Items from a dataset:
_ _ _

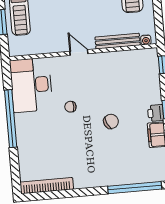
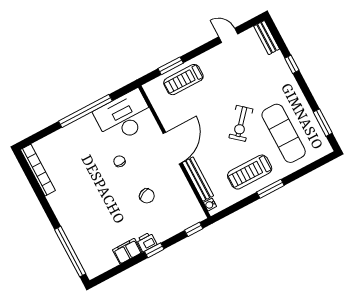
door: (79, 52) -> (172, 148), width x1.88
chair: (111, 121) -> (147, 196), moved

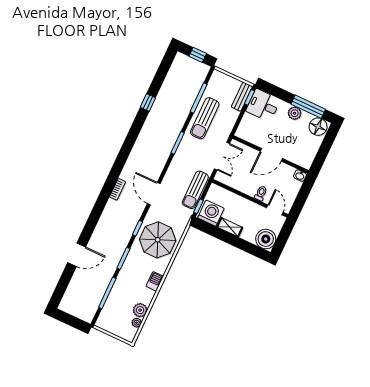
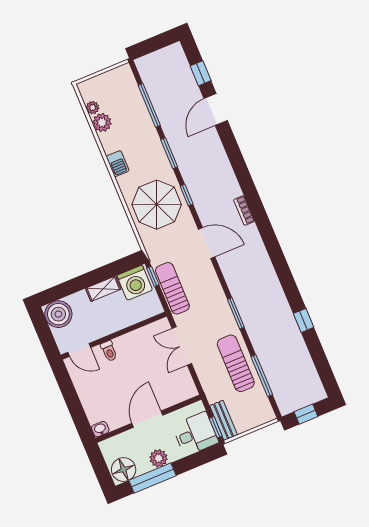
wall: (271, 154) -> (148, 419), moved
door: (271, 155) -> (147, 419), moved
washbasin: (300, 176) -> (100, 429), moved
window: (64, 281) -> (201, 73), added

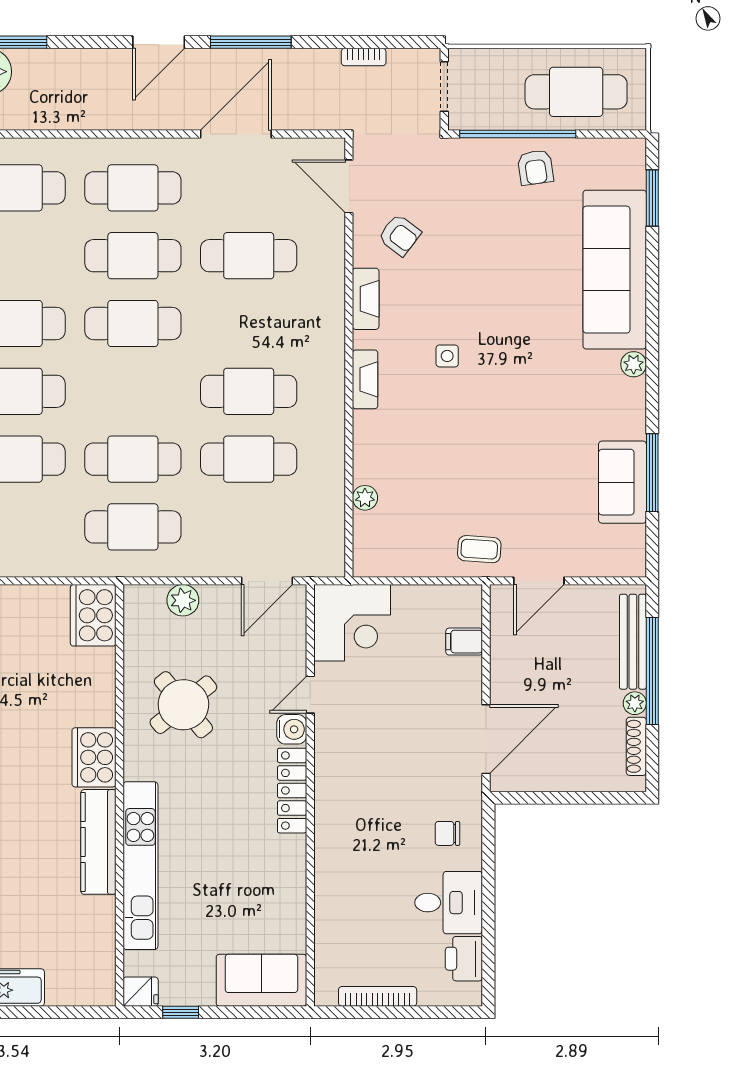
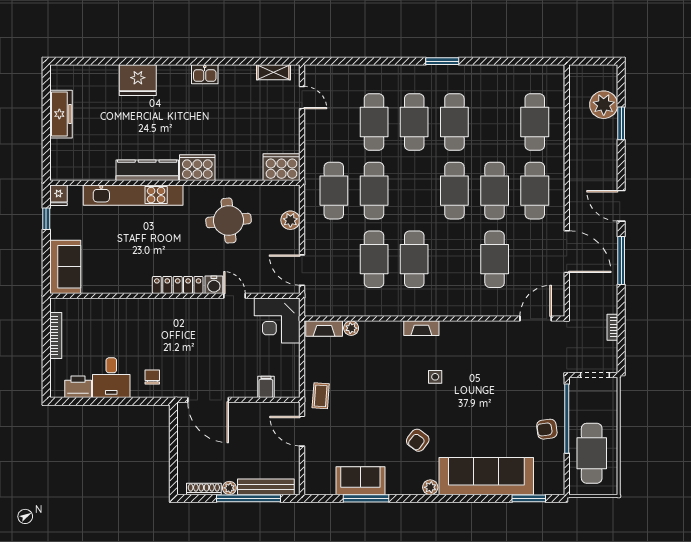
armchair: (400, 235) -> (418, 440), moved
fireplace: (366, 299) -> (324, 329), moved
round table: (183, 705) -> (229, 221), turned 33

_ _ _

WORK ORDER =
Without the pictures, return all the entries above exactly as they stand.

RESULT =
door: (79, 52) -> (172, 148), width x1.88
chair: (111, 121) -> (147, 196), moved

wall: (271, 154) -> (148, 419), moved
door: (271, 155) -> (147, 419), moved
washbasin: (300, 176) -> (100, 429), moved
window: (64, 281) -> (201, 73), added

armchair: (400, 235) -> (418, 440), moved
fireplace: (366, 299) -> (324, 329), moved
round table: (183, 705) -> (229, 221), turned 33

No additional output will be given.